─── TASK INPUT

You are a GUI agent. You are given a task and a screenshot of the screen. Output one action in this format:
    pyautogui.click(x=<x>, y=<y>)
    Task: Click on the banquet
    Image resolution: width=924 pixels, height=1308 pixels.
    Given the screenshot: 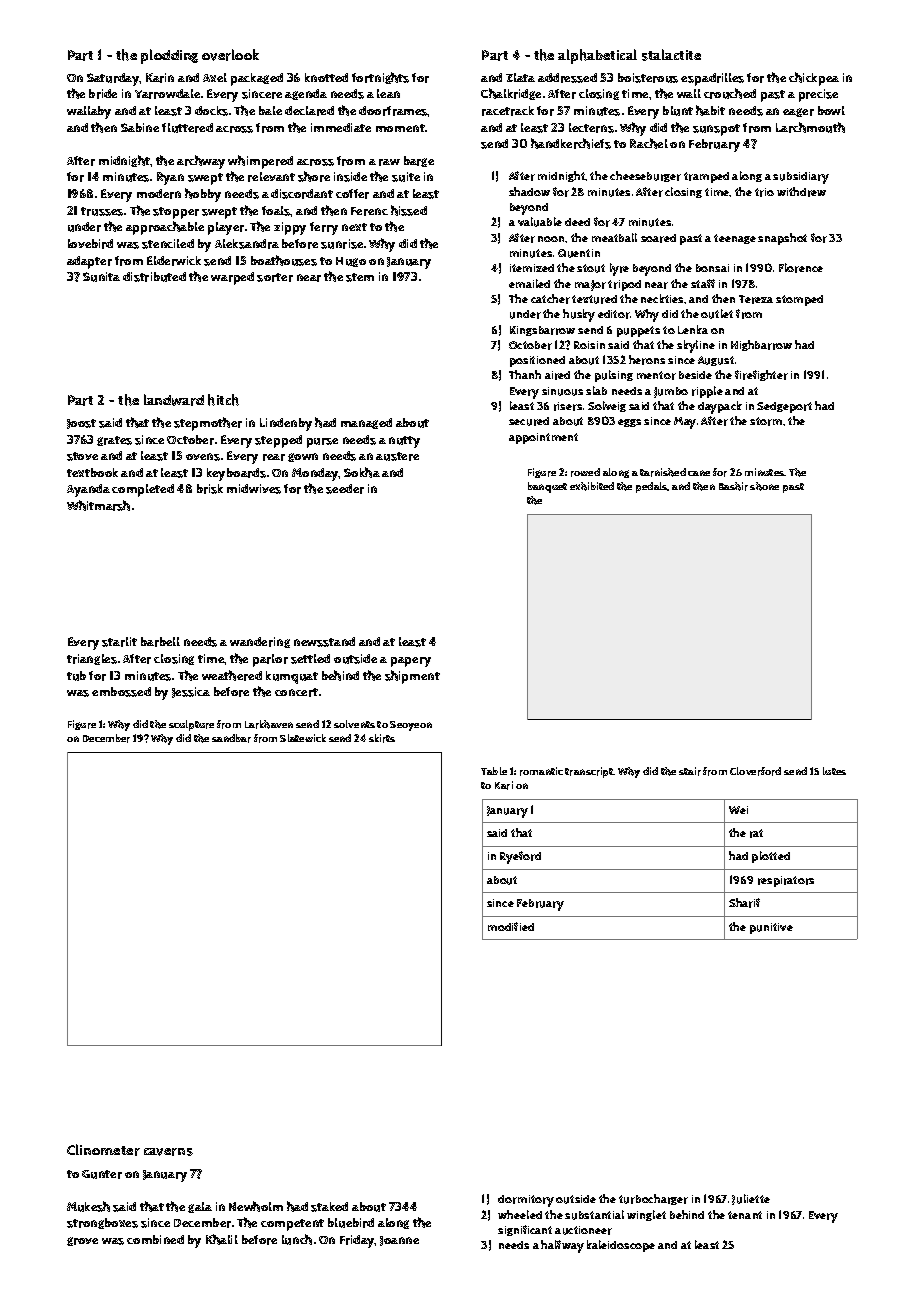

──────

◆ **TASK INSTRUCTIONS**: Print every line of the material above without any change, and leave the pictures out.

◆ **SOLUTION FOR THIS EXERCISE**:
You are a GUI agent. You are given a task and a screenshot of the screen. Output one action in this format:
    pyautogui.click(x=<x>, y=<y>)
    Task: Click on the banquet
    Image resolution: width=924 pixels, height=1308 pixels.
    Given the screenshot: 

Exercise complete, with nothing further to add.